▶ **INSTRUCTIONS FOR THE TASK**:
Every record must appear in the response exactly as given.

▶ **INFORMATION PROVIDED**:
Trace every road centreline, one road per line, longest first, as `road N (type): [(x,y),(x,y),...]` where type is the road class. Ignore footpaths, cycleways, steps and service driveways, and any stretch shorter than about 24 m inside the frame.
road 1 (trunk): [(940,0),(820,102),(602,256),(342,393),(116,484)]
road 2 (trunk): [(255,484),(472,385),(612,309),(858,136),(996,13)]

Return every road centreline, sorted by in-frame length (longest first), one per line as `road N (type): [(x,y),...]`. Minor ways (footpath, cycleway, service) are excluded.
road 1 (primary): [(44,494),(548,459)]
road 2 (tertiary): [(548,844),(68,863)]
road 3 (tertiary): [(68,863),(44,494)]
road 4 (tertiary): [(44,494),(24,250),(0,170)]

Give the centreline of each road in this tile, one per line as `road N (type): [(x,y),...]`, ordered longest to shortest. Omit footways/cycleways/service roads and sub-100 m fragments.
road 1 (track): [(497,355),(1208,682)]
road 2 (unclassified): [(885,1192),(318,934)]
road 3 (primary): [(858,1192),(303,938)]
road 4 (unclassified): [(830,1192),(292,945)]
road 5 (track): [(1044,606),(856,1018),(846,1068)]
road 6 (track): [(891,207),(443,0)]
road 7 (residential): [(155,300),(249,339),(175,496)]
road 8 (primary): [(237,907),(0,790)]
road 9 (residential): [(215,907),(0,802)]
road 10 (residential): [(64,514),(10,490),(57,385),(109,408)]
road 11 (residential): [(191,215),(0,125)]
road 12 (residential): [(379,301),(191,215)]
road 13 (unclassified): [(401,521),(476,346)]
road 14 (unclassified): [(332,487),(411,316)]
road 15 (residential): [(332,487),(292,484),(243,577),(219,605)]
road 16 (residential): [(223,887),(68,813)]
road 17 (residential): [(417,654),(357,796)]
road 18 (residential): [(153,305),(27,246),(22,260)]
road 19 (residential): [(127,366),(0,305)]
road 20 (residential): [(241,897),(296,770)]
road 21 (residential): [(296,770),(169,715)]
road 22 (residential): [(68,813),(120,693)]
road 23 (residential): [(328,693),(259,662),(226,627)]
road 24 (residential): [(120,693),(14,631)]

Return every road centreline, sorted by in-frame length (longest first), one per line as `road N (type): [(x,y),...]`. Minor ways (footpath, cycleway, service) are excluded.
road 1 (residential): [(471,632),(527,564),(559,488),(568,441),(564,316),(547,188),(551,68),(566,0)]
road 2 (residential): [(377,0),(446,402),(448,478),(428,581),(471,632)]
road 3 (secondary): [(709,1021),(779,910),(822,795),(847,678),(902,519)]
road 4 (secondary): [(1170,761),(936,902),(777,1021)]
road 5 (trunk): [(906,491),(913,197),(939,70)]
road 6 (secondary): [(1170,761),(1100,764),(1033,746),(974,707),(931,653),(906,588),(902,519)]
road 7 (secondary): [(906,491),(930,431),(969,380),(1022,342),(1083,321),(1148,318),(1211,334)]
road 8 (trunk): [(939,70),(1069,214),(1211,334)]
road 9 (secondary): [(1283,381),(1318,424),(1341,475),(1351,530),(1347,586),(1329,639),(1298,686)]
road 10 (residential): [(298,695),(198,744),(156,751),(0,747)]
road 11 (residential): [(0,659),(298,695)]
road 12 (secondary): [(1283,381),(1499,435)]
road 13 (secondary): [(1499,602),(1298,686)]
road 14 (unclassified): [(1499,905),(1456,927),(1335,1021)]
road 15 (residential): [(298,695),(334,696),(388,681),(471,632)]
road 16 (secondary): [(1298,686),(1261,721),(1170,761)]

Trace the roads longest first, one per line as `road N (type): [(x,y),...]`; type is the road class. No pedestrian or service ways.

▶ **TASK SOLUTION**:
Trace every road centreline, one road per line, longest first, as `road N (type): [(x,y),(x,y),...]` where type is the road class. Ignore footpaths, cycleways, steps and service driveways, and any stretch shorter than about 24 m inside the frame.
road 1 (trunk): [(940,0),(820,102),(602,256),(342,393),(116,484)]
road 2 (trunk): [(255,484),(472,385),(612,309),(858,136),(996,13)]

Return every road centreline, sorted by in-frame length (longest first), one per line as `road N (type): [(x,y),...]`. Minor ways (footpath, cycleway, service) are excluded.
road 1 (primary): [(44,494),(548,459)]
road 2 (tertiary): [(548,844),(68,863)]
road 3 (tertiary): [(68,863),(44,494)]
road 4 (tertiary): [(44,494),(24,250),(0,170)]

Give the centreline of each road in this tile, one per line as `road N (type): [(x,y),...]`, ordered longest to shortest. Omit footways/cycleways/service roads and sub-100 m fragments.
road 1 (track): [(497,355),(1208,682)]
road 2 (unclassified): [(885,1192),(318,934)]
road 3 (primary): [(858,1192),(303,938)]
road 4 (unclassified): [(830,1192),(292,945)]
road 5 (track): [(1044,606),(856,1018),(846,1068)]
road 6 (track): [(891,207),(443,0)]
road 7 (residential): [(155,300),(249,339),(175,496)]
road 8 (primary): [(237,907),(0,790)]
road 9 (residential): [(215,907),(0,802)]
road 10 (residential): [(64,514),(10,490),(57,385),(109,408)]
road 11 (residential): [(191,215),(0,125)]
road 12 (residential): [(379,301),(191,215)]
road 13 (unclassified): [(401,521),(476,346)]
road 14 (unclassified): [(332,487),(411,316)]
road 15 (residential): [(332,487),(292,484),(243,577),(219,605)]
road 16 (residential): [(223,887),(68,813)]
road 17 (residential): [(417,654),(357,796)]
road 18 (residential): [(153,305),(27,246),(22,260)]
road 19 (residential): [(127,366),(0,305)]
road 20 (residential): [(241,897),(296,770)]
road 21 (residential): [(296,770),(169,715)]
road 22 (residential): [(68,813),(120,693)]
road 23 (residential): [(328,693),(259,662),(226,627)]
road 24 (residential): [(120,693),(14,631)]

Return every road centreline, sorted by in-frame length (longest first), one per line as `road N (type): [(x,y),...]`. Minor ways (footpath, cycleway, service) are excluded.
road 1 (residential): [(471,632),(527,564),(559,488),(568,441),(564,316),(547,188),(551,68),(566,0)]
road 2 (residential): [(377,0),(446,402),(448,478),(428,581),(471,632)]
road 3 (secondary): [(709,1021),(779,910),(822,795),(847,678),(902,519)]
road 4 (secondary): [(1170,761),(936,902),(777,1021)]
road 5 (trunk): [(906,491),(913,197),(939,70)]
road 6 (secondary): [(1170,761),(1100,764),(1033,746),(974,707),(931,653),(906,588),(902,519)]
road 7 (secondary): [(906,491),(930,431),(969,380),(1022,342),(1083,321),(1148,318),(1211,334)]
road 8 (trunk): [(939,70),(1069,214),(1211,334)]
road 9 (secondary): [(1283,381),(1318,424),(1341,475),(1351,530),(1347,586),(1329,639),(1298,686)]
road 10 (residential): [(298,695),(198,744),(156,751),(0,747)]
road 11 (residential): [(0,659),(298,695)]
road 12 (secondary): [(1283,381),(1499,435)]
road 13 (secondary): [(1499,602),(1298,686)]
road 14 (unclassified): [(1499,905),(1456,927),(1335,1021)]
road 15 (residential): [(298,695),(334,696),(388,681),(471,632)]
road 16 (secondary): [(1298,686),(1261,721),(1170,761)]

Trace the roads longest first, one per line as `road N (type): [(x,y),...]`; type is the road class. No pedestrian or service ways.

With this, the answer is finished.